(Exercise material Opens)
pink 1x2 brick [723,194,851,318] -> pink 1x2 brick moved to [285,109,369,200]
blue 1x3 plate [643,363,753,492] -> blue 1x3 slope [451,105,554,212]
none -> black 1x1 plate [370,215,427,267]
(Exercise material Closes)
(Exercise material Opens)
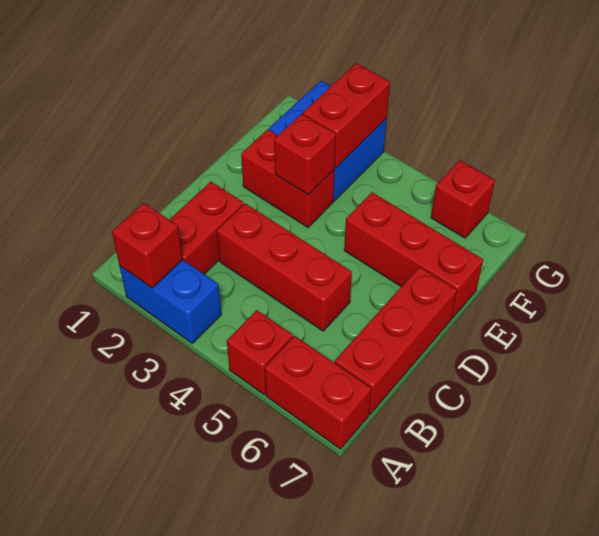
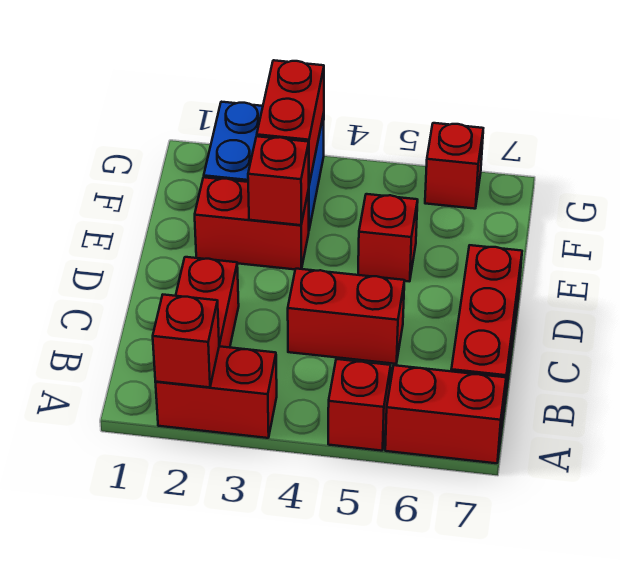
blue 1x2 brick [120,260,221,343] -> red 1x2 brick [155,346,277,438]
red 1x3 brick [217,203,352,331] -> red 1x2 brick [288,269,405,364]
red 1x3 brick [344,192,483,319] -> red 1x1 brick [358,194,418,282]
(Exercise material Closes)
(Exercise material Opens)
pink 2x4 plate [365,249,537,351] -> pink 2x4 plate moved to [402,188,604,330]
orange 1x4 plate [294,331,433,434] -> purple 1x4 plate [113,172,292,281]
(Exercise material Closes)
**Goal of the exercise:** Please give an exact copy of the lines above, beginning with the line containing "pink 2x4 plate [365,249,537,351]" and running through the line containing "orange 1x4 plate", and of no other lines.

**Finished task:**
pink 2x4 plate [365,249,537,351] -> pink 2x4 plate moved to [402,188,604,330]
orange 1x4 plate [294,331,433,434] -> purple 1x4 plate [113,172,292,281]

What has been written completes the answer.